**** DATA TO EXAMINE

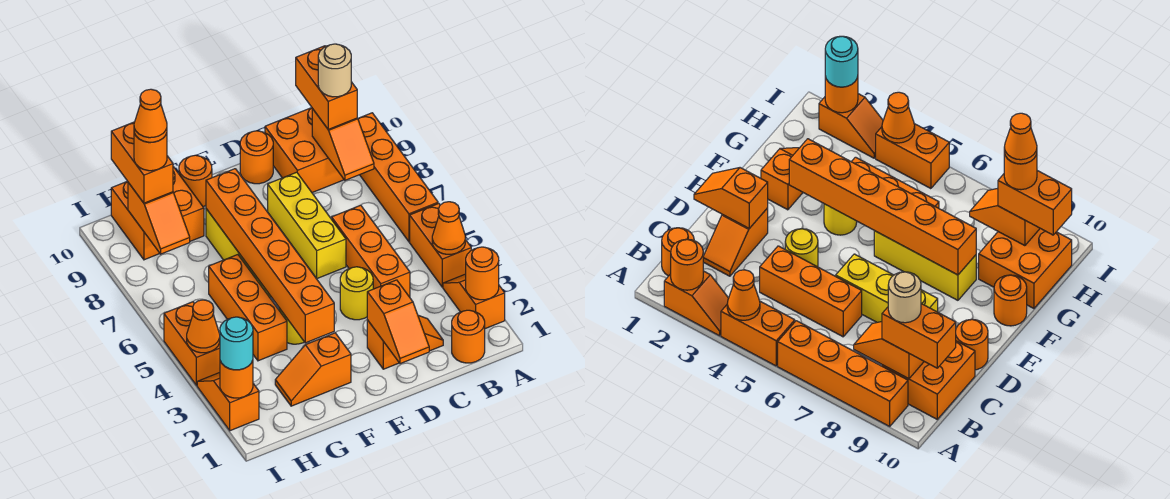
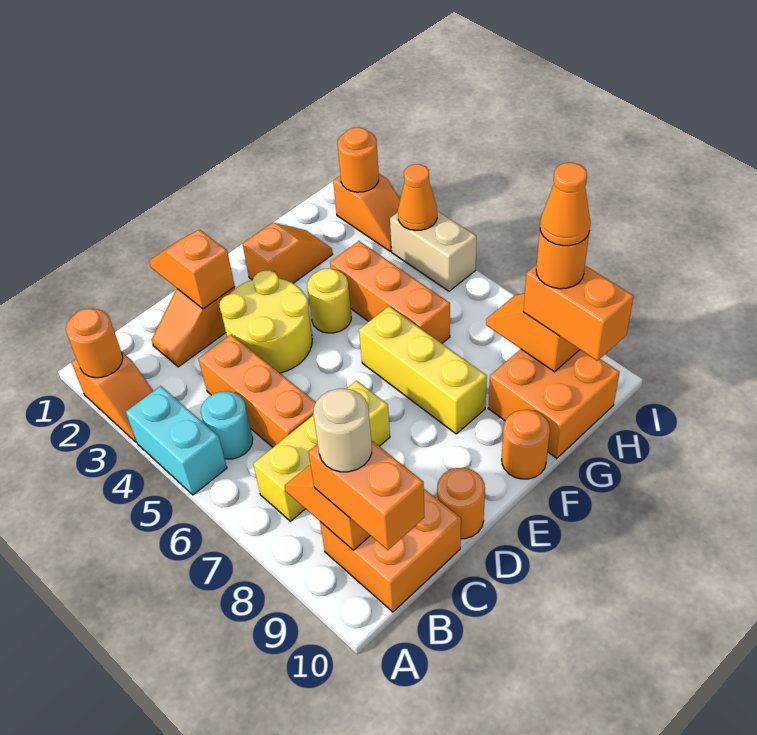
orange brick A4:A5 level 1 -> cyan brick A4:A5 level 1
orange cone A4 level 2 -> none
orange brick A6:A9 level 1 -> none
orange round brick B1 level 1 -> none
yellow round brick D4 level 1 -> yellow round brick D3:E4 level 1
yellow brick D6:D8 level 1 -> yellow brick B7:D7 level 1
orange brick F3:F8 level 2 -> none
cyan round brick I2 level 3 -> cyan round brick B5 level 1
orange brick I4:I5 level 1 -> tan brick I4:I5 level 1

********

- [WORK REQUEST]:
Count how many lines above include the word "none" and answer with that figure only.

- [ANSWER SPACE]:
4